▸ **WORK ORDER**: For this task, output exactly the lines of the material below starting at the line with "Gießkanne [schwarz] (no. 1 from left)" and ending at the line with "Trommel [orange] (no. 2 from left)"; pictures are to be excluded.

:: INFORMATION SHOWN

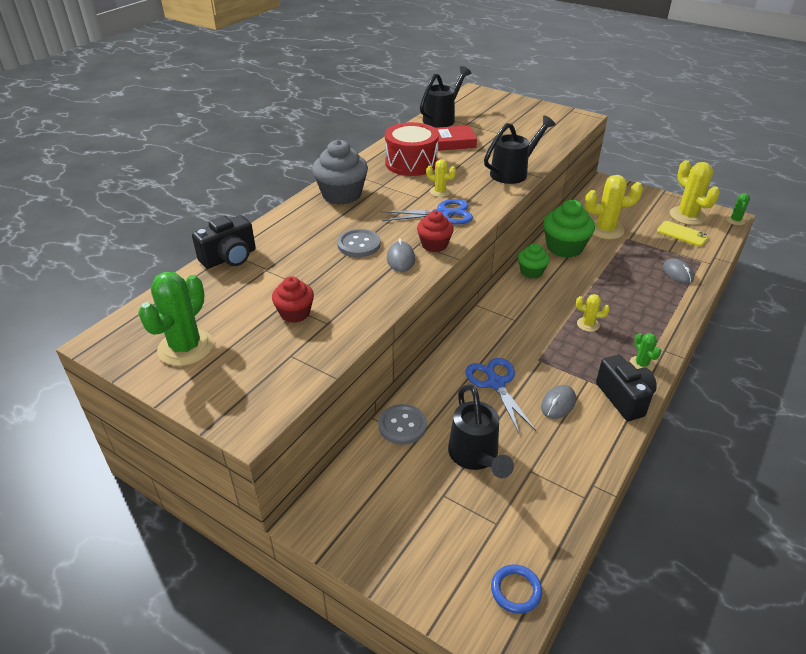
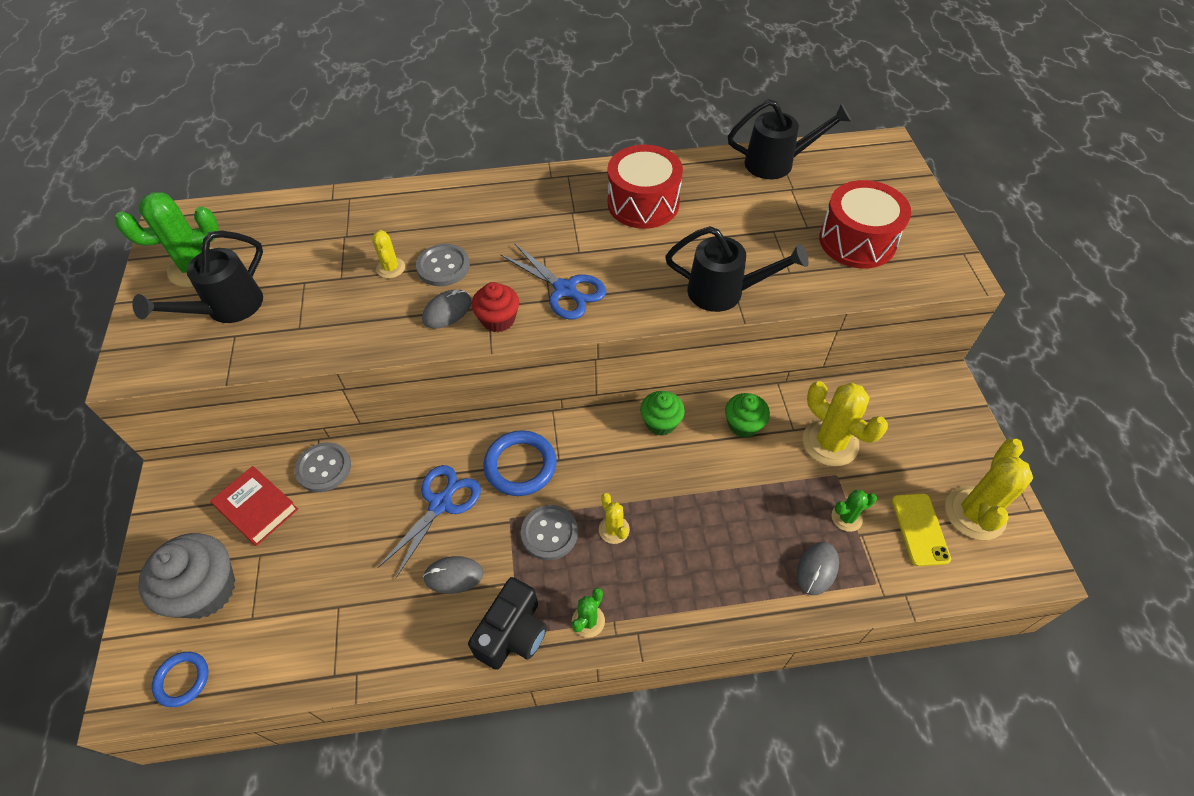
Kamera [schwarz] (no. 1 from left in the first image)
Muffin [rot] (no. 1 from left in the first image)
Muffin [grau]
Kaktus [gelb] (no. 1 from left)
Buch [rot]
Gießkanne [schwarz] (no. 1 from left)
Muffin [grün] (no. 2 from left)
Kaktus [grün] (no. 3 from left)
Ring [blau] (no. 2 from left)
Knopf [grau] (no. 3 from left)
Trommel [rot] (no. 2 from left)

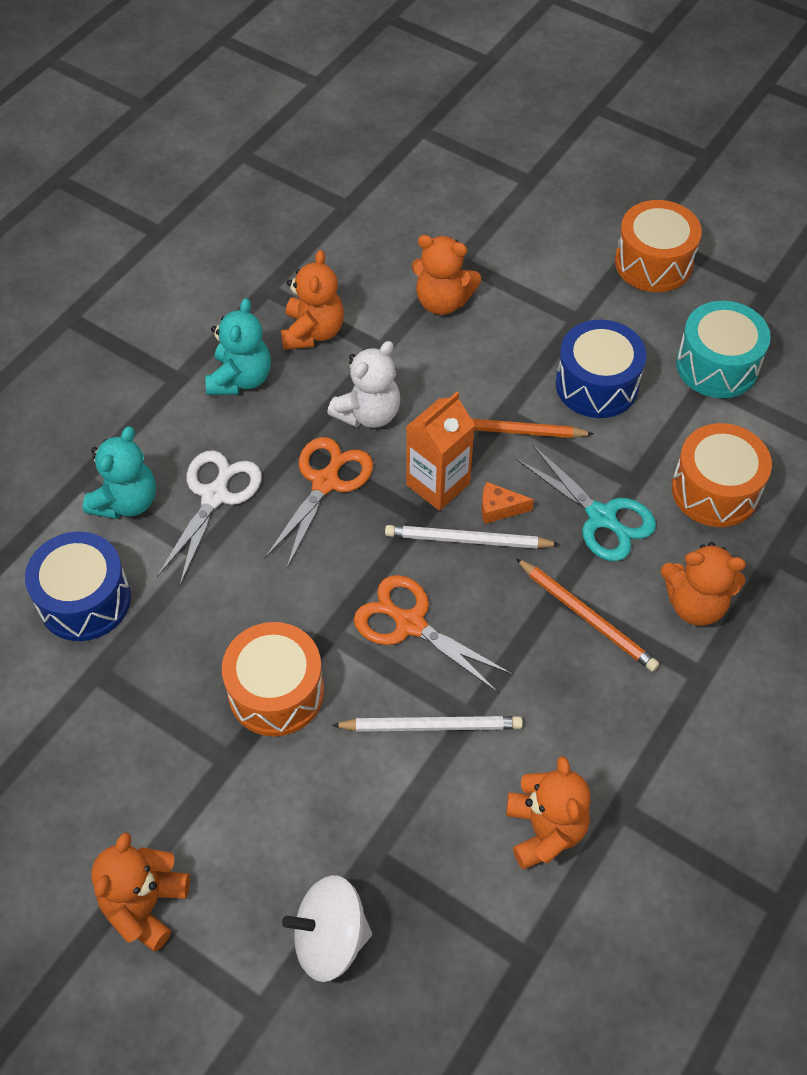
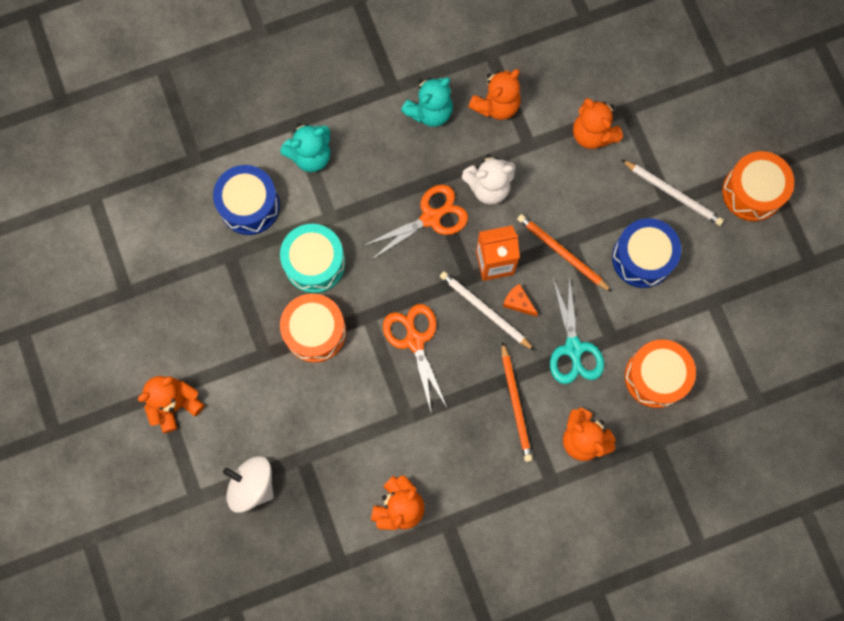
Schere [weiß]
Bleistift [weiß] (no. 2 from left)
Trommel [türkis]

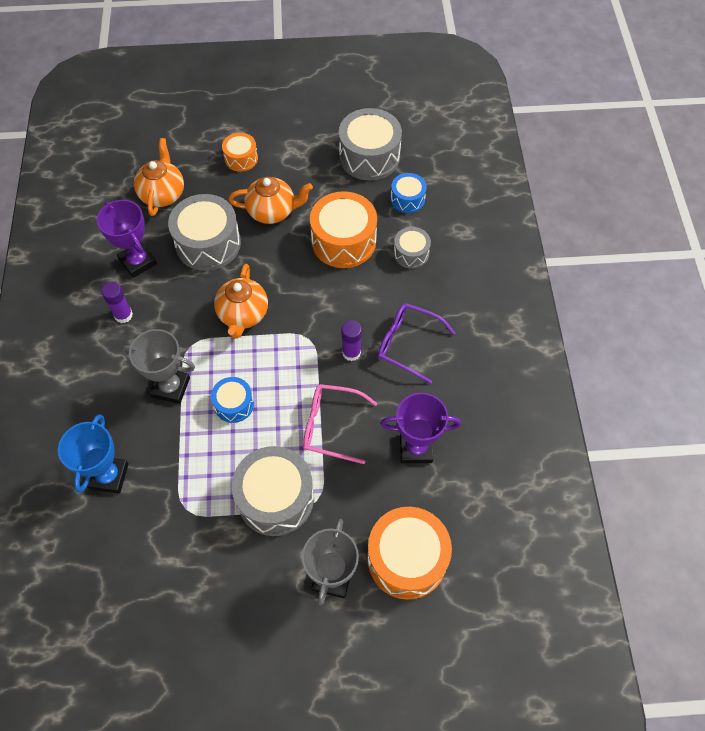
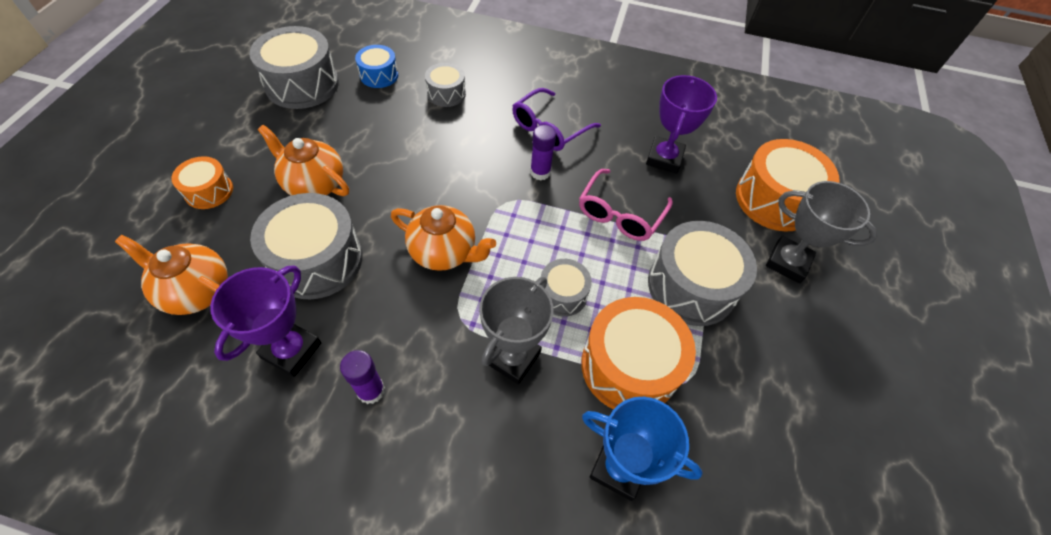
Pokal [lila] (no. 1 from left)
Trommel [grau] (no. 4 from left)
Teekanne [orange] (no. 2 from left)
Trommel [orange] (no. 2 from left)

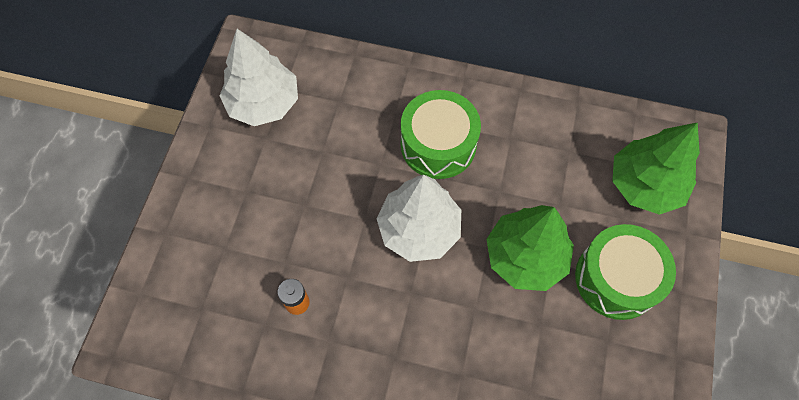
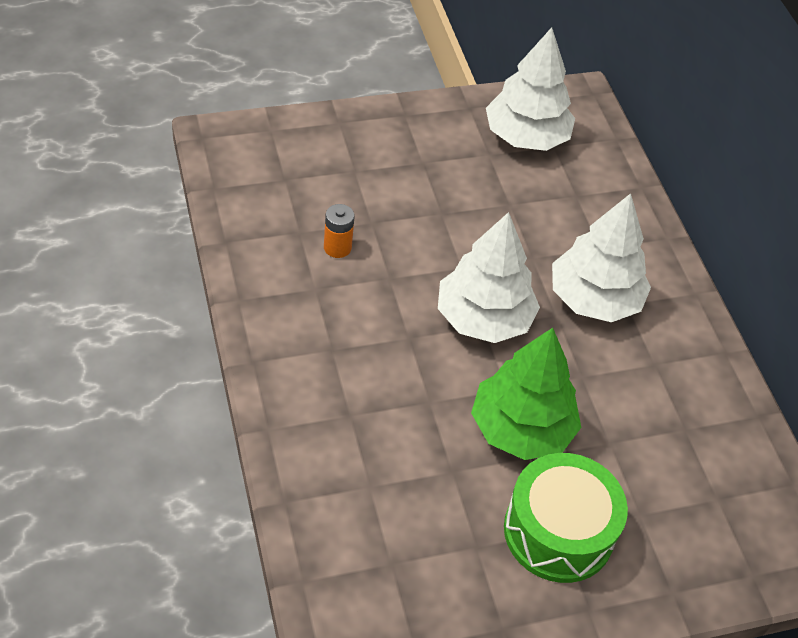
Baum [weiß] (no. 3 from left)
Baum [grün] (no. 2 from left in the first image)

::::

▸ **WRITTEN SOLUTION**:
Gießkanne [schwarz] (no. 1 from left)
Muffin [grün] (no. 2 from left)
Kaktus [grün] (no. 3 from left)
Ring [blau] (no. 2 from left)
Knopf [grau] (no. 3 from left)
Trommel [rot] (no. 2 from left)

Schere [weiß]
Bleistift [weiß] (no. 2 from left)
Trommel [türkis]

Pokal [lila] (no. 1 from left)
Trommel [grau] (no. 4 from left)
Teekanne [orange] (no. 2 from left)
Trommel [orange] (no. 2 from left)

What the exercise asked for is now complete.